_Task prompt_:
Without the images, repeat every line of the listing verbatim.

----

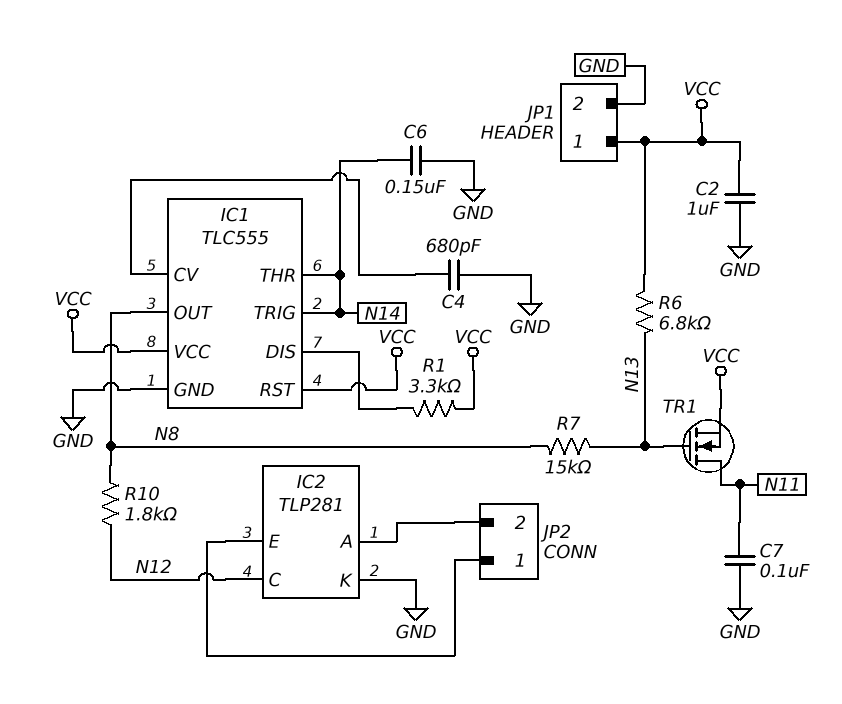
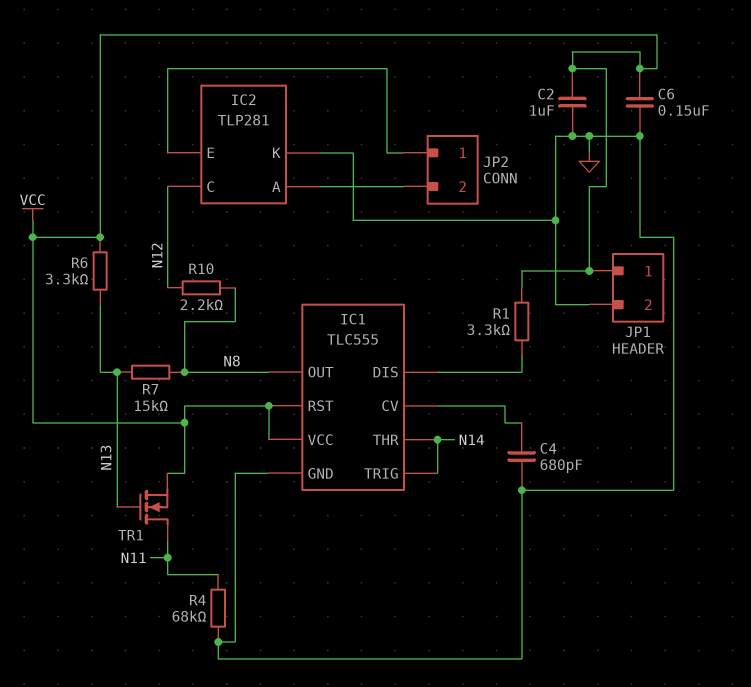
C6: 150nF (GND, N14) -> 150nF (GND, VCC)
C7: 100nF (GND, N11) -> none
R4: none -> 68k (GND, N11)
R6: 6.8k (N13, VCC) -> 3.3k (N13, VCC)
R10: 1.8k (N8, N12) -> 2.2k (N8, N12)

----

_Response for this exercise_:
C6: 150nF (GND, N14) -> 150nF (GND, VCC)
C7: 100nF (GND, N11) -> none
R4: none -> 68k (GND, N11)
R6: 6.8k (N13, VCC) -> 3.3k (N13, VCC)
R10: 1.8k (N8, N12) -> 2.2k (N8, N12)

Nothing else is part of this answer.